--- Information shown Enclosed Below ---
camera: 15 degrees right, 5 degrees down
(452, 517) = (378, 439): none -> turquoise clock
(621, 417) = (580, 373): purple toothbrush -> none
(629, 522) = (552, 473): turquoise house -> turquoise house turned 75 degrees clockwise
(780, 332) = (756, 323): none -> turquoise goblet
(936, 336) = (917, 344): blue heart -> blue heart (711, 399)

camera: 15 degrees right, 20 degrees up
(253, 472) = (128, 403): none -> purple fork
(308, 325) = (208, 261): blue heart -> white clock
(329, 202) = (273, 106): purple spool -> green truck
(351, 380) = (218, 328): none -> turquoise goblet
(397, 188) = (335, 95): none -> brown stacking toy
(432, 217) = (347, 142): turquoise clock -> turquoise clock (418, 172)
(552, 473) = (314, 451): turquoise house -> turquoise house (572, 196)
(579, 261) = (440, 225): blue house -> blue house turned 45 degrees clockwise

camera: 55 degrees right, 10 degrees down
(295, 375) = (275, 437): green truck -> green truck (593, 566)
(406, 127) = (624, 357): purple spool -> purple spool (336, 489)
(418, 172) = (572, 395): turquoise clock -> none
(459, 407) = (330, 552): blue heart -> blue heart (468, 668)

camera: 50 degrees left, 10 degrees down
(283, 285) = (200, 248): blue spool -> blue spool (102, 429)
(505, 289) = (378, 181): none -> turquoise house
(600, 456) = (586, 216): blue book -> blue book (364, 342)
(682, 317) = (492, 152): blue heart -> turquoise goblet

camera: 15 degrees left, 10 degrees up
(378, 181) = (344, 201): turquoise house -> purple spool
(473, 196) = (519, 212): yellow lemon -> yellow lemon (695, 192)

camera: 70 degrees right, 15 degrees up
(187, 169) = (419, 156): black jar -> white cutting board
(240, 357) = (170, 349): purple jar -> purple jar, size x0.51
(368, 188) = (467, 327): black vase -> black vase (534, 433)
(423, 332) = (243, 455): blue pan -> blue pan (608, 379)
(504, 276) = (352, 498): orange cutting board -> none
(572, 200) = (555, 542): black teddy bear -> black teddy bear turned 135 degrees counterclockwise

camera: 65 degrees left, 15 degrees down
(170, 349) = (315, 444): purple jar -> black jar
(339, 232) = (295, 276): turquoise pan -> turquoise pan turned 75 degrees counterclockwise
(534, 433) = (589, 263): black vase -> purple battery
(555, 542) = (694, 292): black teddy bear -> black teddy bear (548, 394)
--- End of Enclosed Information shown ---
Prompt:
Write out, without alteration, the line that contains "(600, 456) = (586, 216): blue" and all subsequent lines down to the end of the data above.

Answer to the problem:
(600, 456) = (586, 216): blue book -> blue book (364, 342)
(682, 317) = (492, 152): blue heart -> turquoise goblet

camera: 15 degrees left, 10 degrees up
(378, 181) = (344, 201): turquoise house -> purple spool
(473, 196) = (519, 212): yellow lemon -> yellow lemon (695, 192)

camera: 70 degrees right, 15 degrees up
(187, 169) = (419, 156): black jar -> white cutting board
(240, 357) = (170, 349): purple jar -> purple jar, size x0.51
(368, 188) = (467, 327): black vase -> black vase (534, 433)
(423, 332) = (243, 455): blue pan -> blue pan (608, 379)
(504, 276) = (352, 498): orange cutting board -> none
(572, 200) = (555, 542): black teddy bear -> black teddy bear turned 135 degrees counterclockwise

camera: 65 degrees left, 15 degrees down
(170, 349) = (315, 444): purple jar -> black jar
(339, 232) = (295, 276): turquoise pan -> turquoise pan turned 75 degrees counterclockwise
(534, 433) = (589, 263): black vase -> purple battery
(555, 542) = (694, 292): black teddy bear -> black teddy bear (548, 394)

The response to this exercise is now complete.